▶ Assigned task: Return only the lines from the one containing "pink plate: [215,254,325,340]" to the end of the material, with each one exactly as it appears.

[[ Records shown open ]]

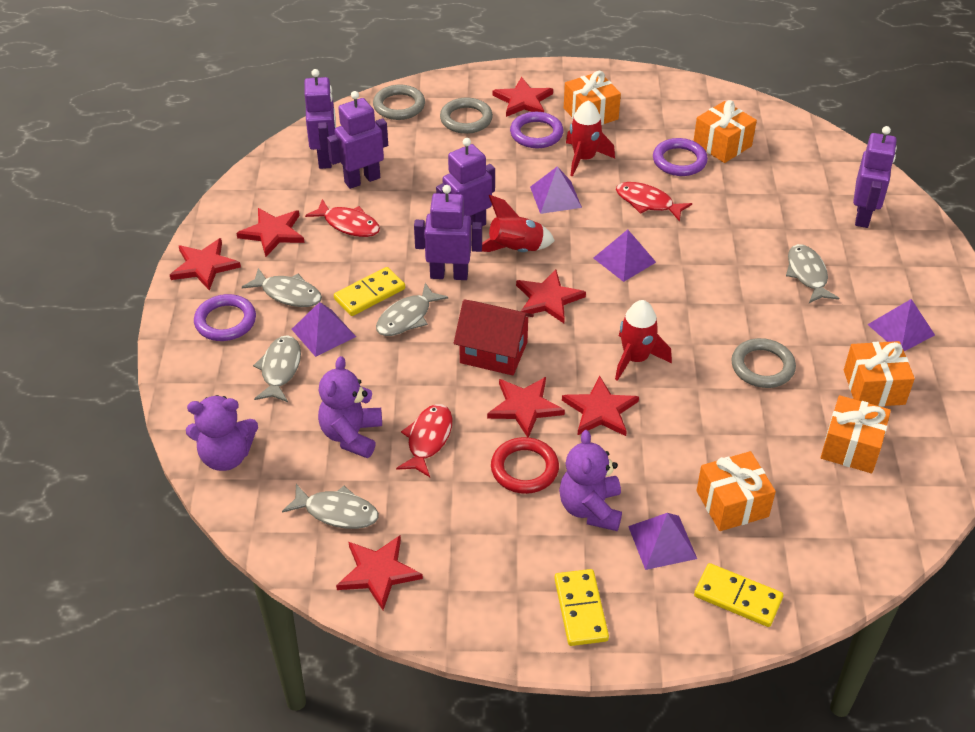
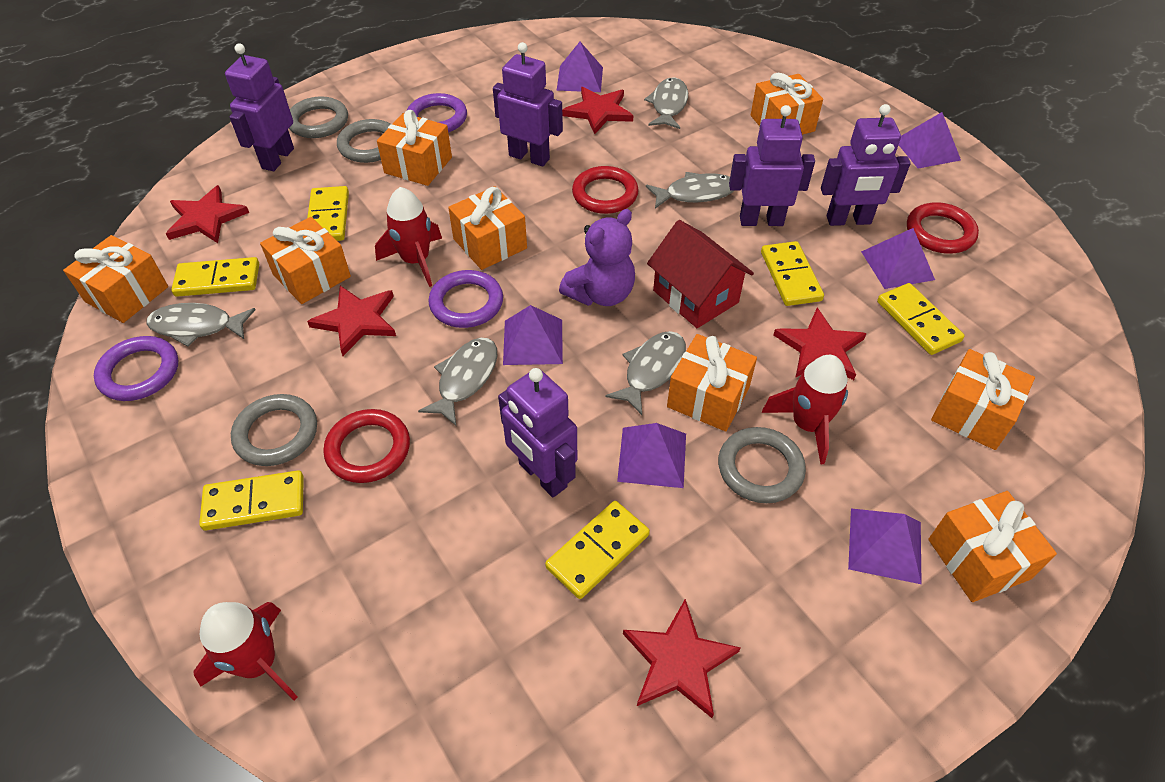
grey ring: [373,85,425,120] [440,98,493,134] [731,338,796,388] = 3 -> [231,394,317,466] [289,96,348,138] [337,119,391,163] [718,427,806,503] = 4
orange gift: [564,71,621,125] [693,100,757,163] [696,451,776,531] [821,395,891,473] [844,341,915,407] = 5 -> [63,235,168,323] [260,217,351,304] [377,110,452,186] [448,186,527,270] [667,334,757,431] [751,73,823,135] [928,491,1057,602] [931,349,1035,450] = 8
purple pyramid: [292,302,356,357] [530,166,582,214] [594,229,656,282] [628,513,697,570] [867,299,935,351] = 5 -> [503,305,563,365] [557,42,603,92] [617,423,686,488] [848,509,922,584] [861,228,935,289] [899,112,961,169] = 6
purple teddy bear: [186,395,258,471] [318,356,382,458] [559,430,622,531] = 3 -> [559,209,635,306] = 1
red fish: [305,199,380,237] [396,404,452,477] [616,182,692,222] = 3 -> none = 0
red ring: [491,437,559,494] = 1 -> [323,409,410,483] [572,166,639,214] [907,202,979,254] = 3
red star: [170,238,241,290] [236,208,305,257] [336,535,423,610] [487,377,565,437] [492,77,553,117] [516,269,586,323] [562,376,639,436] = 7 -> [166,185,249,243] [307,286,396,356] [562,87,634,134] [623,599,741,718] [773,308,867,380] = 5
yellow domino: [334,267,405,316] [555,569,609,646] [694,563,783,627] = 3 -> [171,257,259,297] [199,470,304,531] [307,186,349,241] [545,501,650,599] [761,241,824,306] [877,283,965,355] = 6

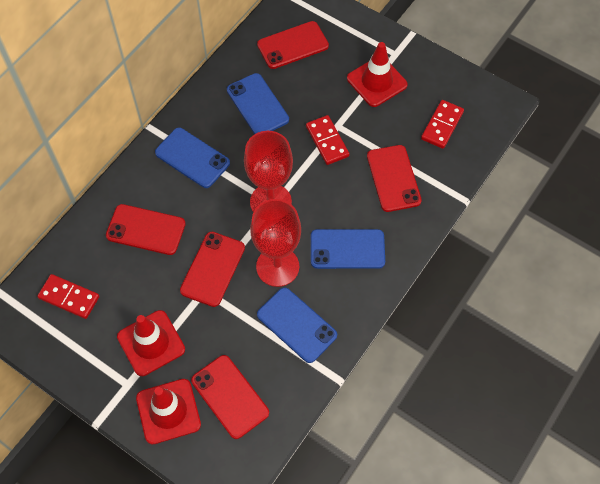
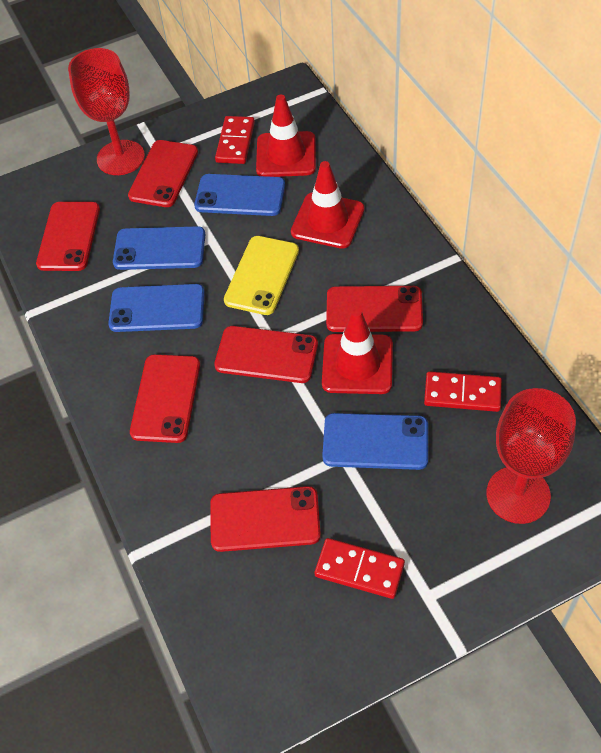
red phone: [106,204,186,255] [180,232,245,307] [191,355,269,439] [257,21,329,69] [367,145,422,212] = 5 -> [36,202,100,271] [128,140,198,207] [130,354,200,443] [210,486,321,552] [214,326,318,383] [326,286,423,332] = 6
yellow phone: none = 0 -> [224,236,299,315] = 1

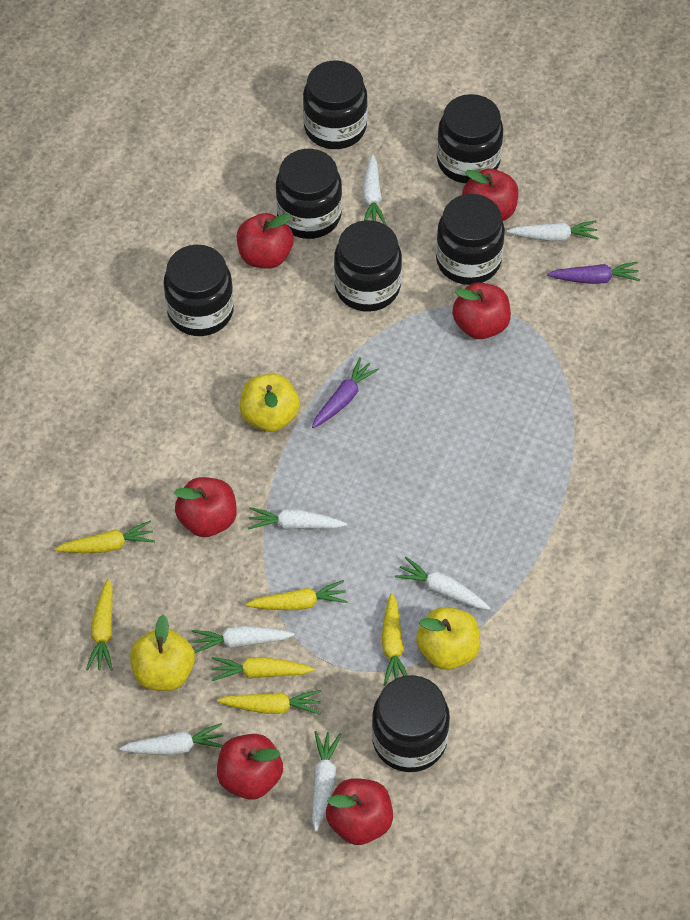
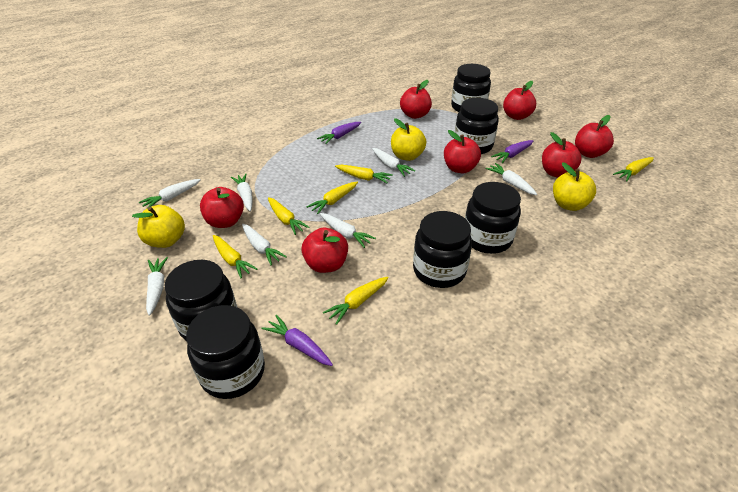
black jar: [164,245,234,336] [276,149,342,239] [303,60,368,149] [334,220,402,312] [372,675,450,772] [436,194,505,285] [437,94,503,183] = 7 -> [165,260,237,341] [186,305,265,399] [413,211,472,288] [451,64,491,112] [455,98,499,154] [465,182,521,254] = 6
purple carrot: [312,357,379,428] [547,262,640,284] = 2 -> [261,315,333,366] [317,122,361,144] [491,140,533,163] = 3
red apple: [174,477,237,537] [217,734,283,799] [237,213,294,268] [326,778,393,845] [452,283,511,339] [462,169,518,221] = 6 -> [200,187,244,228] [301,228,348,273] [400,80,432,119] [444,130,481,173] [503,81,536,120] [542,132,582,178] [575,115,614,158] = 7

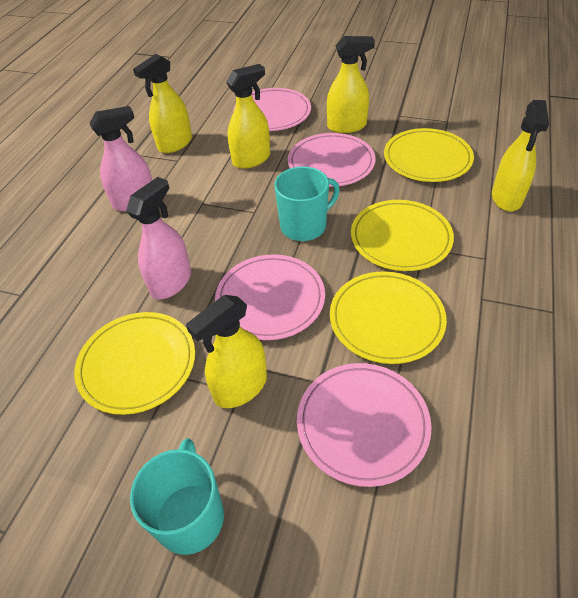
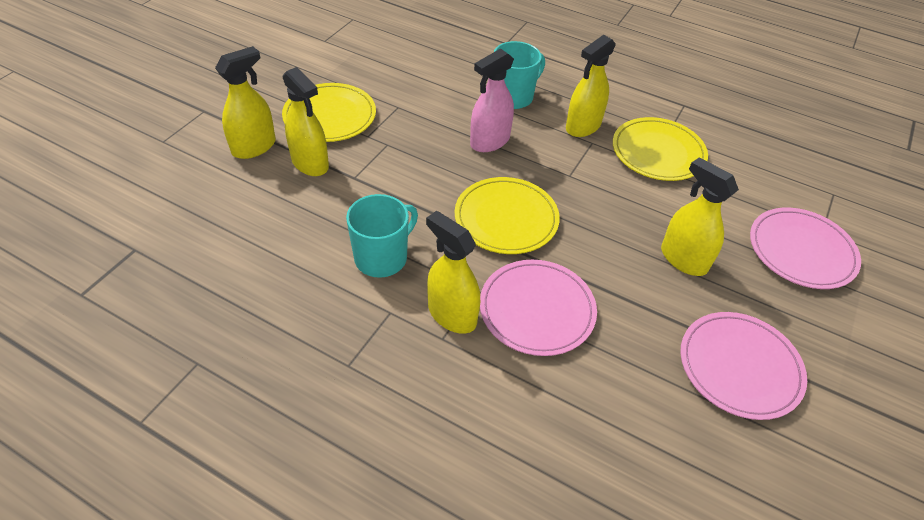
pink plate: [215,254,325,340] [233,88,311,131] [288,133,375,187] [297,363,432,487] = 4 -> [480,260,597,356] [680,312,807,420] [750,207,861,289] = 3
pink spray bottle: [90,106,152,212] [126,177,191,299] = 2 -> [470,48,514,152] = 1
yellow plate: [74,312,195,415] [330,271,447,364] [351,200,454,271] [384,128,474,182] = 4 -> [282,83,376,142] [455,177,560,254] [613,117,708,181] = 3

[[ Records shown closed ]]

▶ Finished exercise:
pink plate: [215,254,325,340] [233,88,311,131] [288,133,375,187] [297,363,432,487] = 4 -> [480,260,597,356] [680,312,807,420] [750,207,861,289] = 3
pink spray bottle: [90,106,152,212] [126,177,191,299] = 2 -> [470,48,514,152] = 1
yellow plate: [74,312,195,415] [330,271,447,364] [351,200,454,271] [384,128,474,182] = 4 -> [282,83,376,142] [455,177,560,254] [613,117,708,181] = 3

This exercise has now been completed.